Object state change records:
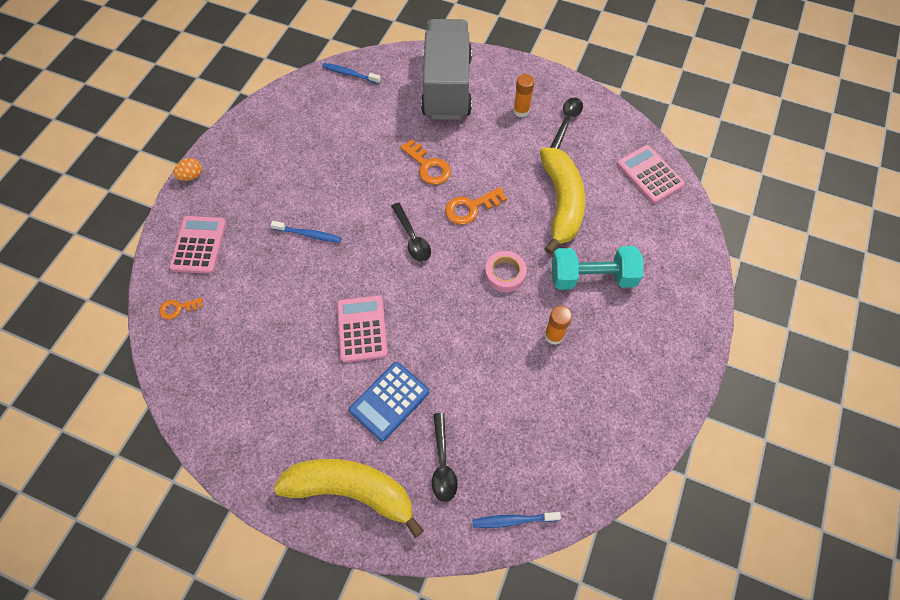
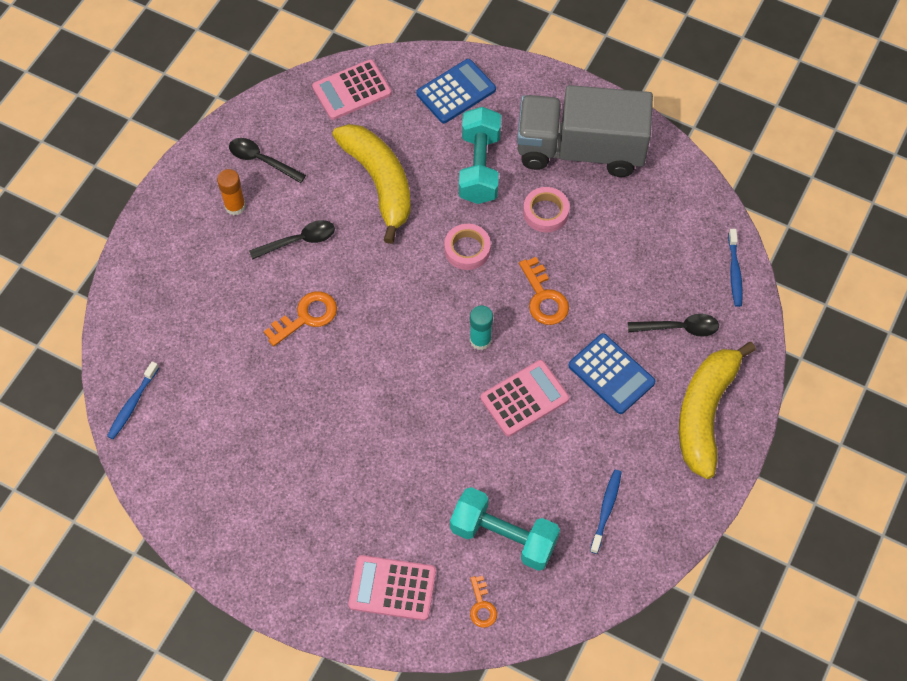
camera: 85 degrees left, 0 degrees up
(191, 176) = (280, 607): orange egg -> none
(236, 320) = (503, 536): none -> turquoise dumbbell
(308, 234) = (391, 456): blue toothbrush -> blue toothbrush (606, 510)
(362, 329) = (524, 398): pink calculator -> pink calculator turned 150 degrees clockwise
(412, 238) = (409, 341): black spoon -> black spoon (299, 241)
(416, 290) = (480, 340): none -> turquoise glue stick
(446, 87) = (179, 286): grey truck -> grey truck (580, 150)
(471, 208) = (374, 275): orange key -> orange key (544, 297)
(554, 335) = (545, 212): orange glue stick -> pink tape
(561, 203) = (379, 182): yellow banana -> yellow banana turned 60 degrees clockwise
(669, 252) = (456, 92): none -> blue calculator

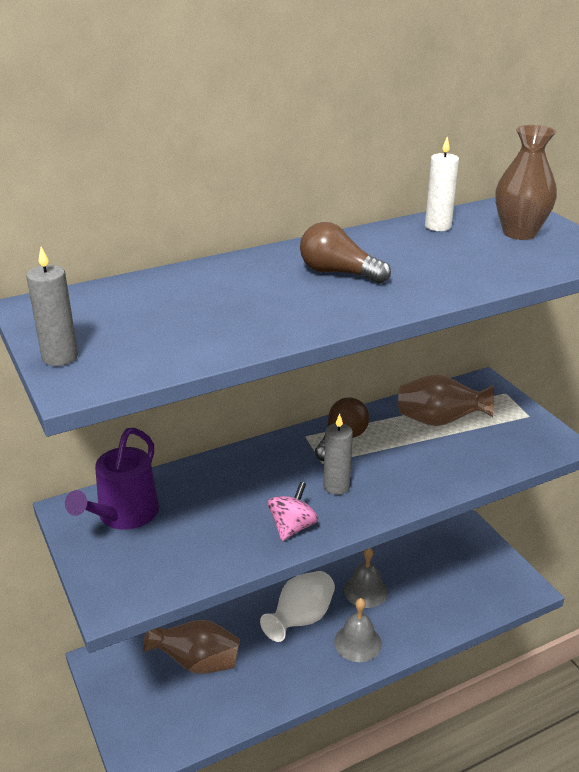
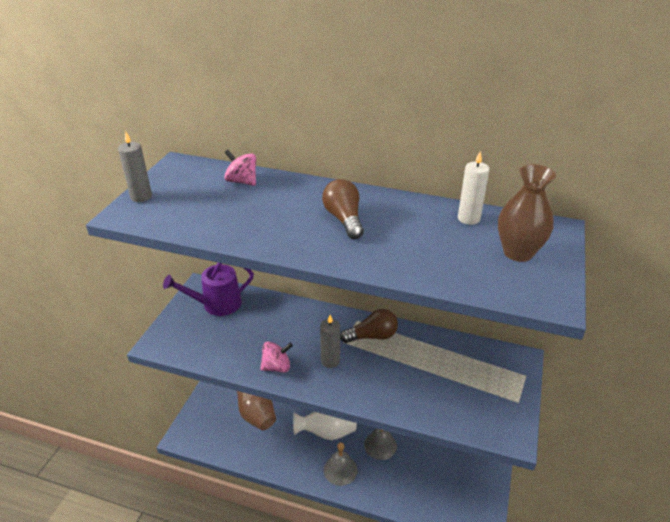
camera: 45 degrees right, 5 degrees up
(159, 289) = (242, 181): none -> pink spinning top
(439, 421) = (449, 364): brown vase -> none

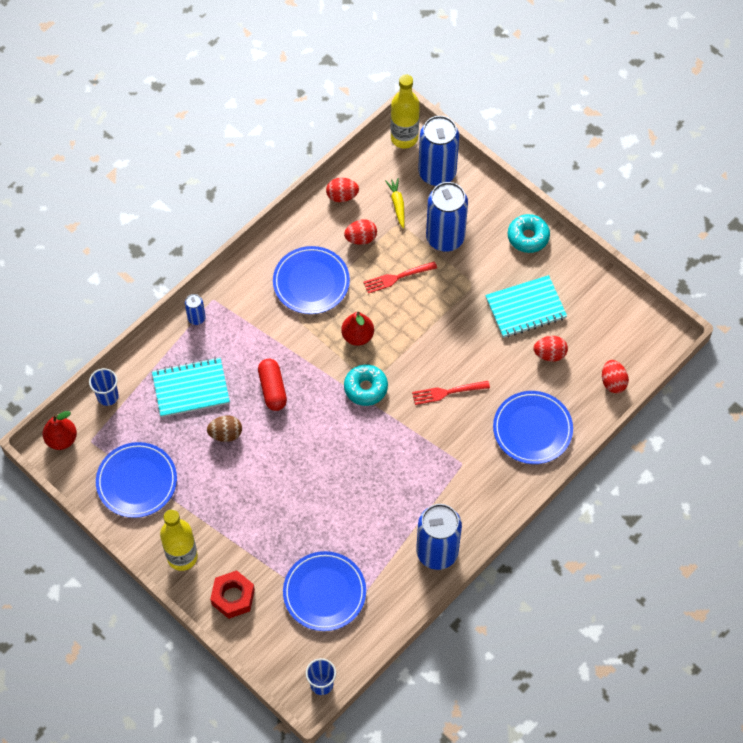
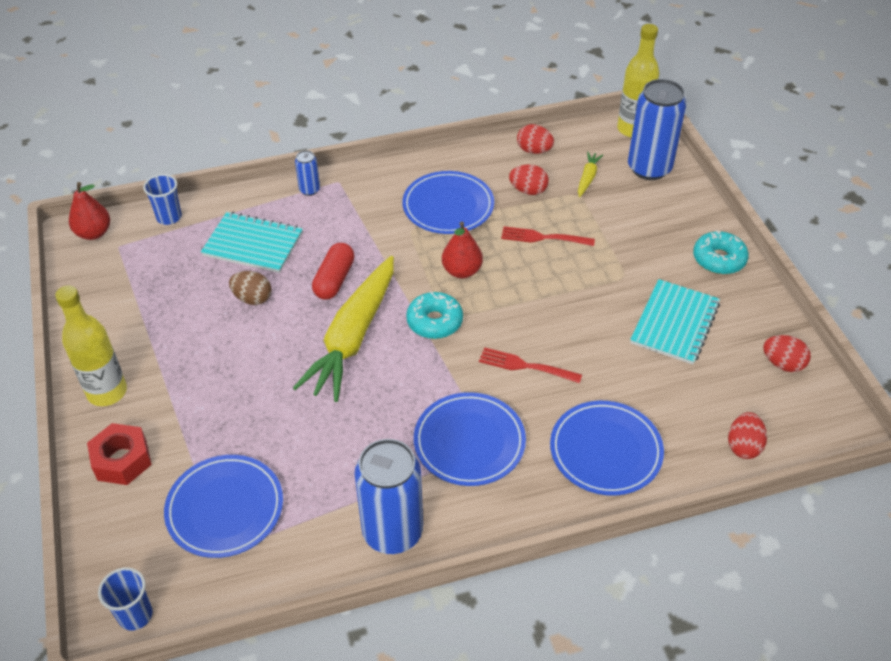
camera: 30 degrees right, 15 degrees down
(137, 481) = (128, 300): blue plate -> blue plate (469, 442)
(318, 428) = (353, 337): none -> yellow carrot
(445, 238) = (621, 224): blue can -> none
(525, 308) = (674, 323): turquoise notebook -> turquoise notebook turned 75 degrees counterclockwise
(549, 354) = (677, 381): red egg -> red egg (782, 364)

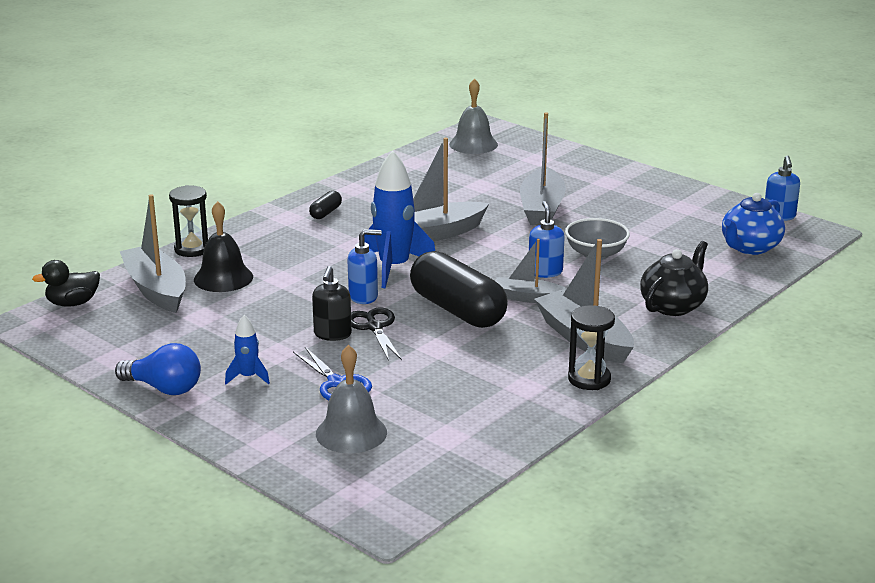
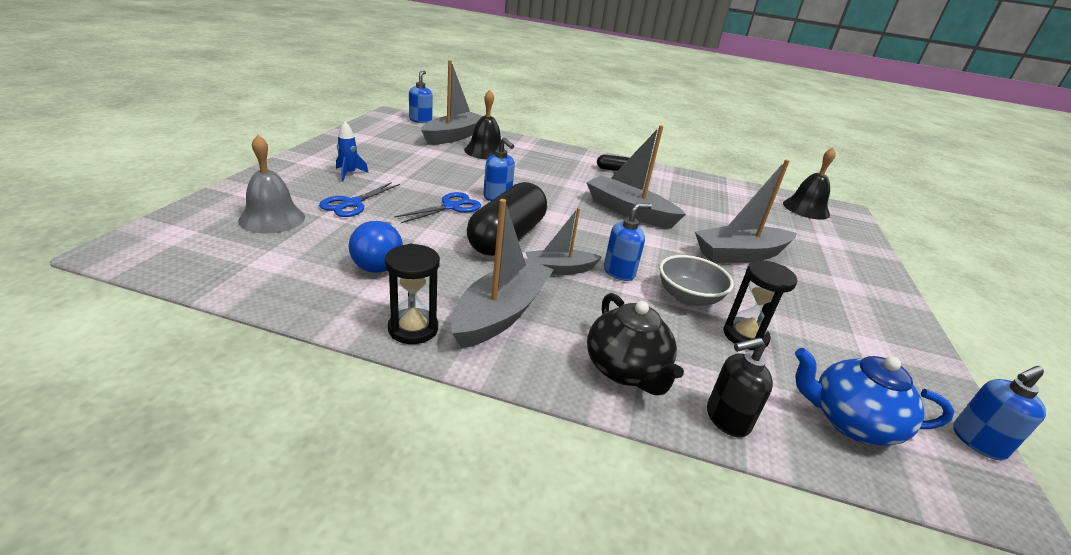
camera: 60 degrees right, 5 degrees up
(73, 303) = (420, 120): black duck -> blue soap dispenser
(164, 388) = (324, 152): blue light bulb -> blue light bulb (379, 261)
(192, 249) = (516, 139): black hourglass -> black hourglass (745, 336)
(332, 334) = (429, 193): black soap dispenser -> black soap dispenser (727, 419)
(374, 327) = (451, 207): black scissors -> blue scissors
(394, 268) = (555, 203): blue rocket -> none
(473, 144) = (806, 209): grey bell -> black bell
(528, 297) = (559, 269): grey boat -> grey boat turned 90 degrees counterclockwise
(673, 306) = (626, 370): black teapot -> black teapot turned 60 degrees clockwise

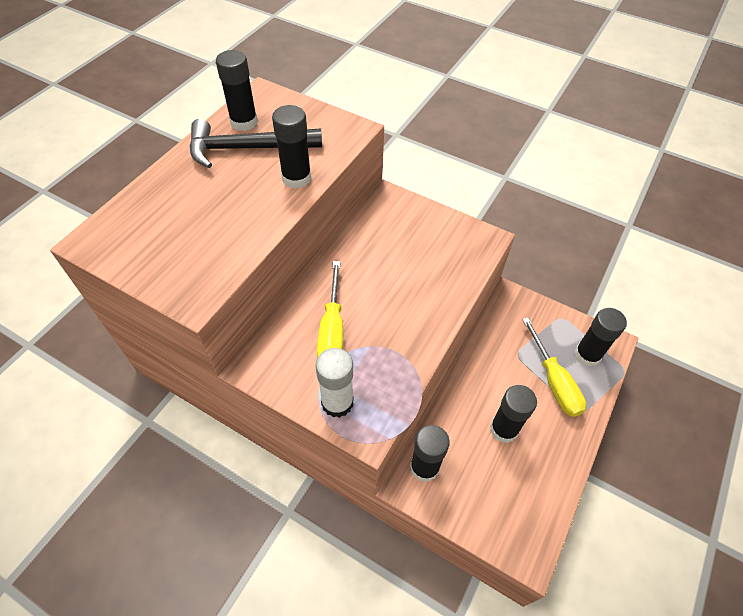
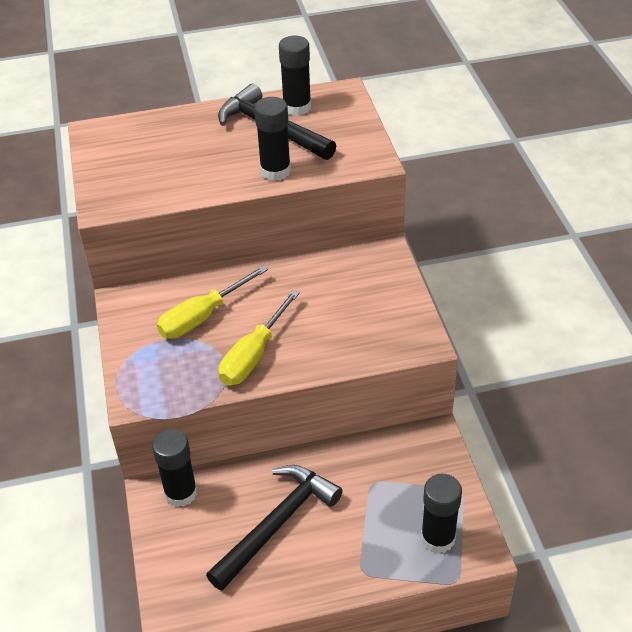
camera: 50 degrees right, 10 degrees down
(337, 402) = (141, 364): white glue stick -> none
(503, 429) = (277, 524): black glue stick -> black hammer
(554, 381) = (373, 530): yellow screwdriver -> yellow screwdriver (253, 355)

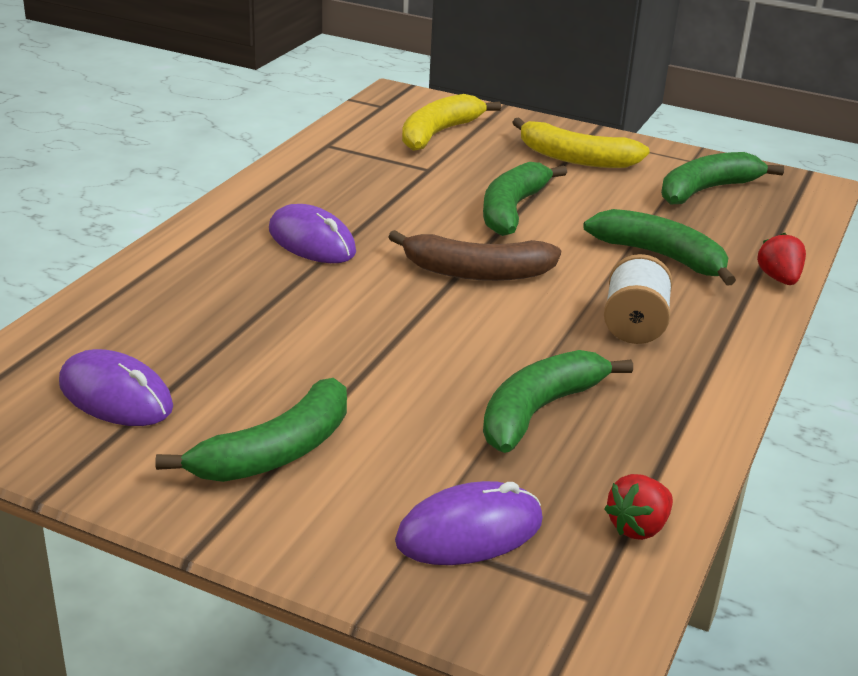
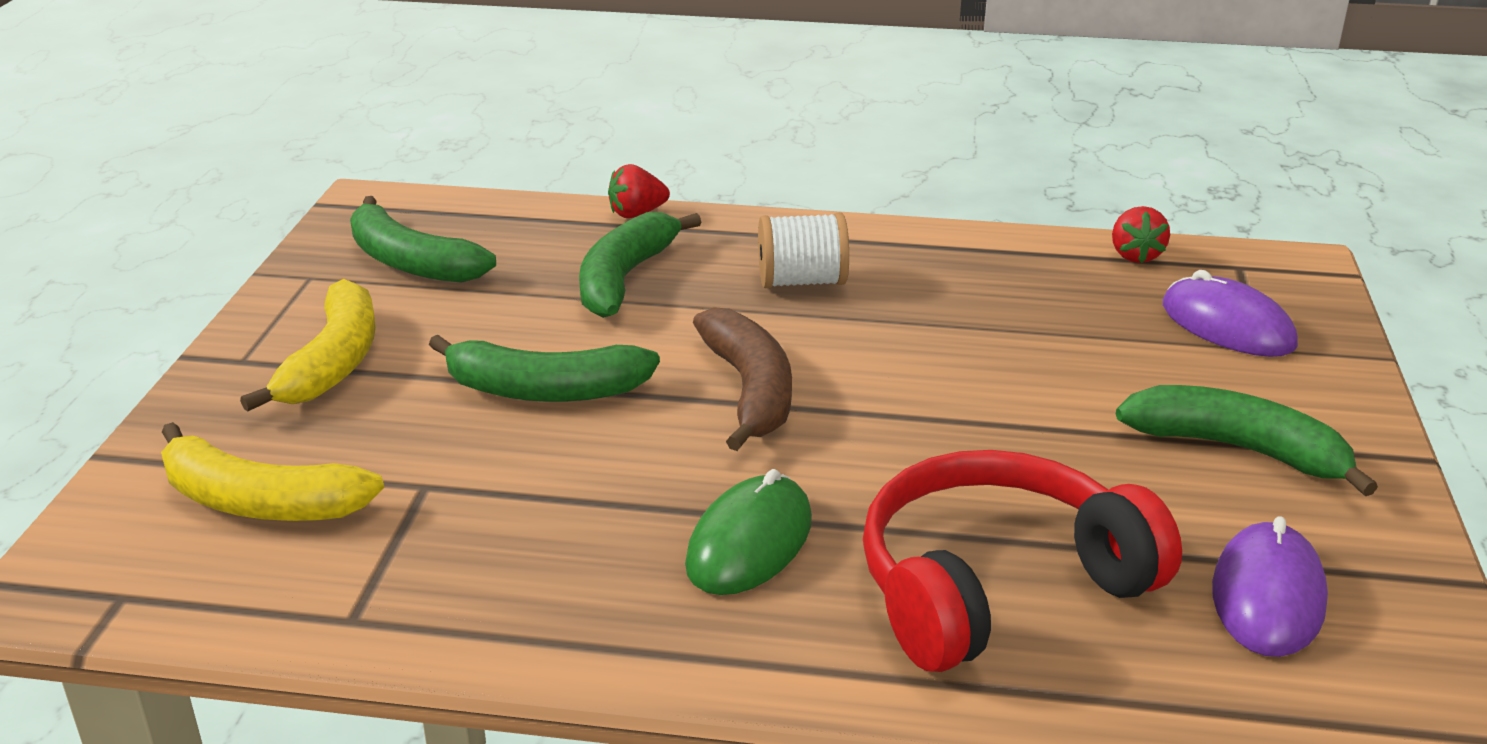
camera: 105 degrees left, 0 degrees up
(211, 304) = (997, 586): none -> red headphones
(312, 241) = (749, 542): purple mouse -> green mouse
(539, 411) = (1013, 315): green banana -> none
(638, 527) = (1135, 255): red strawberry -> red strawberry turned 60 degrees clockwise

What to produce: Pictures aside, repeat every line of the data above exactly.

Output:
camera: 85 degrees left, 0 degrees up
(191, 176) = (280, 607): orange egg -> none
(236, 320) = (503, 536): none -> turquoise dumbbell
(308, 234) = (391, 456): blue toothbrush -> blue toothbrush (606, 510)
(362, 329) = (524, 398): pink calculator -> pink calculator turned 150 degrees clockwise
(412, 238) = (409, 341): black spoon -> black spoon (299, 241)
(416, 290) = (480, 340): none -> turquoise glue stick
(446, 87) = (179, 286): grey truck -> grey truck (580, 150)
(471, 208) = (374, 275): orange key -> orange key (544, 297)
(554, 335) = (545, 212): orange glue stick -> pink tape
(561, 203) = (379, 182): yellow banana -> yellow banana turned 60 degrees clockwise
(669, 252) = (456, 92): none -> blue calculator

camera: 45 degrees right, 5 degrees up
(159, 289) = (242, 181): none -> pink spinning top
(439, 421) = (449, 364): brown vase -> none

camera: 30 degrees right, 15 degrees down
(137, 481) = (128, 300): blue plate -> blue plate (469, 442)
(318, 428) = (353, 337): none -> yellow carrot
(445, 238) = (621, 224): blue can -> none
(525, 308) = (674, 323): turquoise notebook -> turquoise notebook turned 75 degrees counterclockwise
(549, 354) = (677, 381): red egg -> red egg (782, 364)

camera: 60 degrees right, 5 degrees up
(73, 303) = (420, 120): black duck -> blue soap dispenser
(164, 388) = (324, 152): blue light bulb -> blue light bulb (379, 261)
(192, 249) = (516, 139): black hourglass -> black hourglass (745, 336)
(332, 334) = (429, 193): black soap dispenser -> black soap dispenser (727, 419)
(374, 327) = (451, 207): black scissors -> blue scissors
(394, 268) = (555, 203): blue rocket -> none
(473, 144) = (806, 209): grey bell -> black bell
(528, 297) = (559, 269): grey boat -> grey boat turned 90 degrees counterclockwise
(673, 306) = (626, 370): black teapot -> black teapot turned 60 degrees clockwise

camera: 50 degrees right, 10 degrees down
(337, 402) = (141, 364): white glue stick -> none
(503, 429) = (277, 524): black glue stick -> black hammer
(554, 381) = (373, 530): yellow screwdriver -> yellow screwdriver (253, 355)

camera: 105 degrees left, 0 degrees up
(211, 304) = (997, 586): none -> red headphones
(312, 241) = (749, 542): purple mouse -> green mouse
(539, 411) = (1013, 315): green banana -> none
(638, 527) = (1135, 255): red strawberry -> red strawberry turned 60 degrees clockwise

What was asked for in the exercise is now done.